### Exercise requirements
Please reproduce the entire listing, character for character.
··· Supplied records ···
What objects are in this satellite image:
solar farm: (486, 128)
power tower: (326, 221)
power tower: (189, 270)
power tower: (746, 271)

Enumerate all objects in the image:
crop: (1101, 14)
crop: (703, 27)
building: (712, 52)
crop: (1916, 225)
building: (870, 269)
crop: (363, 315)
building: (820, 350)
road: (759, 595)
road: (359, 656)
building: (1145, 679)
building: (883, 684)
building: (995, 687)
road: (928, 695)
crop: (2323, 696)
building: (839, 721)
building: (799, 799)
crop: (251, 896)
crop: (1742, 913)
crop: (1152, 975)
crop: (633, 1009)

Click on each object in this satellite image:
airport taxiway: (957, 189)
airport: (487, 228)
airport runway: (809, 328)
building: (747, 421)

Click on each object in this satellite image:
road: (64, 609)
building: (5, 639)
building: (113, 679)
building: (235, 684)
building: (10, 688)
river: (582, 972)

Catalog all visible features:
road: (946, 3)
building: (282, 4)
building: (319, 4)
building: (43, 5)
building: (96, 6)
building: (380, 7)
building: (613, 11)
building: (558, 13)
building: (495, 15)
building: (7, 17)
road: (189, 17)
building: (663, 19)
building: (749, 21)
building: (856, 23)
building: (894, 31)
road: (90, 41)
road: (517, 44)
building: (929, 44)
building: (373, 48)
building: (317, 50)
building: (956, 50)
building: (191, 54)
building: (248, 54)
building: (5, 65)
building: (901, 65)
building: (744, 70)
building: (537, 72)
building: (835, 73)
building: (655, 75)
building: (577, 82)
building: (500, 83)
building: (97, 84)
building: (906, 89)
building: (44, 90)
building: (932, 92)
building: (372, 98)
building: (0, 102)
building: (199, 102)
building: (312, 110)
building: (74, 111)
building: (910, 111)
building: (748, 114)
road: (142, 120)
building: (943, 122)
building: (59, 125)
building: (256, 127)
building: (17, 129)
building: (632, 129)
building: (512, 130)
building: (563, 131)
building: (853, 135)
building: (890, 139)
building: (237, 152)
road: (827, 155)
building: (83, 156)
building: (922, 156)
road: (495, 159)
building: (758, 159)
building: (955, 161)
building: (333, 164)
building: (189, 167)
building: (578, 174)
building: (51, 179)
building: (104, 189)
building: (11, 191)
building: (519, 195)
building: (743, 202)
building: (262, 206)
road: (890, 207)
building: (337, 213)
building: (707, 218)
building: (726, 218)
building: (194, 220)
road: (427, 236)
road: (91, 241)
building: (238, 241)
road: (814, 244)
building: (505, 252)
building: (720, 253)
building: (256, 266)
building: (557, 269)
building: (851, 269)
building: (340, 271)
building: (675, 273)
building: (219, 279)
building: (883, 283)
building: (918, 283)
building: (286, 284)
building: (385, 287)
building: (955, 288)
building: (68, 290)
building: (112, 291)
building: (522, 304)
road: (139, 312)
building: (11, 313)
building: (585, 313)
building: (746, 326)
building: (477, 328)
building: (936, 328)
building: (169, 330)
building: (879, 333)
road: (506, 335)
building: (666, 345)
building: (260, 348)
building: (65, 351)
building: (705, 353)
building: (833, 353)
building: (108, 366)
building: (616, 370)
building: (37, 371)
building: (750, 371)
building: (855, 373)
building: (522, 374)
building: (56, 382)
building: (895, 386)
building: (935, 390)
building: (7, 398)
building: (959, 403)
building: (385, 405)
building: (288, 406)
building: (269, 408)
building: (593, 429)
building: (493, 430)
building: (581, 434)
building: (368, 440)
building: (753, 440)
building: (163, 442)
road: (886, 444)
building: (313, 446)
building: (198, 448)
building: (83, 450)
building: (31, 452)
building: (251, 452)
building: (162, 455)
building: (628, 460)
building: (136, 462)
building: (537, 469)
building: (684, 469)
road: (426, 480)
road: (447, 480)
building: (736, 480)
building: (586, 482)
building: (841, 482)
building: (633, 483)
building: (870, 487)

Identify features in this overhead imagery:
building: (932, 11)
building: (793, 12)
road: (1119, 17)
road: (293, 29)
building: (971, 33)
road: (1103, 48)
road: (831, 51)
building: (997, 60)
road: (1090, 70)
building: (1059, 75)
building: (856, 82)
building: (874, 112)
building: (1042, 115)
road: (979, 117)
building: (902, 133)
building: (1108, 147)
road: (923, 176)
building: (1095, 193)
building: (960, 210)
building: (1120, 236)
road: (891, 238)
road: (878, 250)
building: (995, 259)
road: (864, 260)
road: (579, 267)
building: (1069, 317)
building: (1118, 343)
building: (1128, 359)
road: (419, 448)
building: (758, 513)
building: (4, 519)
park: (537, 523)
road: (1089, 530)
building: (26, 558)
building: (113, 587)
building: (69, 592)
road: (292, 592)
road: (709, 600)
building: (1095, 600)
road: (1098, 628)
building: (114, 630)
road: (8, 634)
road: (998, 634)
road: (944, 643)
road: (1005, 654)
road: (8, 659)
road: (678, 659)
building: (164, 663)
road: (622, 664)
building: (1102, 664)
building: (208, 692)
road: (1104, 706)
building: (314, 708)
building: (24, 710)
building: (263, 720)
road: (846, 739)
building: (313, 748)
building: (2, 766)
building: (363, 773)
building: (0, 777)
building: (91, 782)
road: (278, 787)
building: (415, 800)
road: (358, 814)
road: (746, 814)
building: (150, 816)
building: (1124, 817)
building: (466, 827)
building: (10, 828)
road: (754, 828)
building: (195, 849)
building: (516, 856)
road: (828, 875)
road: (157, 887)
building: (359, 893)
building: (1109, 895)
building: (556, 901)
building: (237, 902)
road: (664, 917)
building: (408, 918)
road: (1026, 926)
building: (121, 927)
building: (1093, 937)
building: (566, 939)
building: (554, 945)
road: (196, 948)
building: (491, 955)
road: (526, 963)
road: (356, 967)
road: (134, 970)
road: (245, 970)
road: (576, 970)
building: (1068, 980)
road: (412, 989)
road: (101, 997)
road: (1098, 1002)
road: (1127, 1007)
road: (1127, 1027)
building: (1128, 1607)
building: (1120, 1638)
···
### Response
What objects are in this satellite image:
solar farm: (486, 128)
power tower: (326, 221)
power tower: (189, 270)
power tower: (746, 271)

Enumerate all objects in the image:
crop: (1101, 14)
crop: (703, 27)
building: (712, 52)
crop: (1916, 225)
building: (870, 269)
crop: (363, 315)
building: (820, 350)
road: (759, 595)
road: (359, 656)
building: (1145, 679)
building: (883, 684)
building: (995, 687)
road: (928, 695)
crop: (2323, 696)
building: (839, 721)
building: (799, 799)
crop: (251, 896)
crop: (1742, 913)
crop: (1152, 975)
crop: (633, 1009)

Click on each object in this satellite image:
airport taxiway: (957, 189)
airport: (487, 228)
airport runway: (809, 328)
building: (747, 421)

Click on each object in this satellite image:
road: (64, 609)
building: (5, 639)
building: (113, 679)
building: (235, 684)
building: (10, 688)
river: (582, 972)

Catalog all visible features:
road: (946, 3)
building: (282, 4)
building: (319, 4)
building: (43, 5)
building: (96, 6)
building: (380, 7)
building: (613, 11)
building: (558, 13)
building: (495, 15)
building: (7, 17)
road: (189, 17)
building: (663, 19)
building: (749, 21)
building: (856, 23)
building: (894, 31)
road: (90, 41)
road: (517, 44)
building: (929, 44)
building: (373, 48)
building: (317, 50)
building: (956, 50)
building: (191, 54)
building: (248, 54)
building: (5, 65)
building: (901, 65)
building: (744, 70)
building: (537, 72)
building: (835, 73)
building: (655, 75)
building: (577, 82)
building: (500, 83)
building: (97, 84)
building: (906, 89)
building: (44, 90)
building: (932, 92)
building: (372, 98)
building: (0, 102)
building: (199, 102)
building: (312, 110)
building: (74, 111)
building: (910, 111)
building: (748, 114)
road: (142, 120)
building: (943, 122)
building: (59, 125)
building: (256, 127)
building: (17, 129)
building: (632, 129)
building: (512, 130)
building: (563, 131)
building: (853, 135)
building: (890, 139)
building: (237, 152)
road: (827, 155)
building: (83, 156)
building: (922, 156)
road: (495, 159)
building: (758, 159)
building: (955, 161)
building: (333, 164)
building: (189, 167)
building: (578, 174)
building: (51, 179)
building: (104, 189)
building: (11, 191)
building: (519, 195)
building: (743, 202)
building: (262, 206)
road: (890, 207)
building: (337, 213)
building: (707, 218)
building: (726, 218)
building: (194, 220)
road: (427, 236)
road: (91, 241)
building: (238, 241)
road: (814, 244)
building: (505, 252)
building: (720, 253)
building: (256, 266)
building: (557, 269)
building: (851, 269)
building: (340, 271)
building: (675, 273)
building: (219, 279)
building: (883, 283)
building: (918, 283)
building: (286, 284)
building: (385, 287)
building: (955, 288)
building: (68, 290)
building: (112, 291)
building: (522, 304)
road: (139, 312)
building: (11, 313)
building: (585, 313)
building: (746, 326)
building: (477, 328)
building: (936, 328)
building: (169, 330)
building: (879, 333)
road: (506, 335)
building: (666, 345)
building: (260, 348)
building: (65, 351)
building: (705, 353)
building: (833, 353)
building: (108, 366)
building: (616, 370)
building: (37, 371)
building: (750, 371)
building: (855, 373)
building: (522, 374)
building: (56, 382)
building: (895, 386)
building: (935, 390)
building: (7, 398)
building: (959, 403)
building: (385, 405)
building: (288, 406)
building: (269, 408)
building: (593, 429)
building: (493, 430)
building: (581, 434)
building: (368, 440)
building: (753, 440)
building: (163, 442)
road: (886, 444)
building: (313, 446)
building: (198, 448)
building: (83, 450)
building: (31, 452)
building: (251, 452)
building: (162, 455)
building: (628, 460)
building: (136, 462)
building: (537, 469)
building: (684, 469)
road: (426, 480)
road: (447, 480)
building: (736, 480)
building: (586, 482)
building: (841, 482)
building: (633, 483)
building: (870, 487)

Identify features in this overhead imagery:
building: (932, 11)
building: (793, 12)
road: (1119, 17)
road: (293, 29)
building: (971, 33)
road: (1103, 48)
road: (831, 51)
building: (997, 60)
road: (1090, 70)
building: (1059, 75)
building: (856, 82)
building: (874, 112)
building: (1042, 115)
road: (979, 117)
building: (902, 133)
building: (1108, 147)
road: (923, 176)
building: (1095, 193)
building: (960, 210)
building: (1120, 236)
road: (891, 238)
road: (878, 250)
building: (995, 259)
road: (864, 260)
road: (579, 267)
building: (1069, 317)
building: (1118, 343)
building: (1128, 359)
road: (419, 448)
building: (758, 513)
building: (4, 519)
park: (537, 523)
road: (1089, 530)
building: (26, 558)
building: (113, 587)
building: (69, 592)
road: (292, 592)
road: (709, 600)
building: (1095, 600)
road: (1098, 628)
building: (114, 630)
road: (8, 634)
road: (998, 634)
road: (944, 643)
road: (1005, 654)
road: (8, 659)
road: (678, 659)
building: (164, 663)
road: (622, 664)
building: (1102, 664)
building: (208, 692)
road: (1104, 706)
building: (314, 708)
building: (24, 710)
building: (263, 720)
road: (846, 739)
building: (313, 748)
building: (2, 766)
building: (363, 773)
building: (0, 777)
building: (91, 782)
road: (278, 787)
building: (415, 800)
road: (358, 814)
road: (746, 814)
building: (150, 816)
building: (1124, 817)
building: (466, 827)
building: (10, 828)
road: (754, 828)
building: (195, 849)
building: (516, 856)
road: (828, 875)
road: (157, 887)
building: (359, 893)
building: (1109, 895)
building: (556, 901)
building: (237, 902)
road: (664, 917)
building: (408, 918)
road: (1026, 926)
building: (121, 927)
building: (1093, 937)
building: (566, 939)
building: (554, 945)
road: (196, 948)
building: (491, 955)
road: (526, 963)
road: (356, 967)
road: (134, 970)
road: (245, 970)
road: (576, 970)
building: (1068, 980)
road: (412, 989)
road: (101, 997)
road: (1098, 1002)
road: (1127, 1007)
road: (1127, 1027)
building: (1128, 1607)
building: (1120, 1638)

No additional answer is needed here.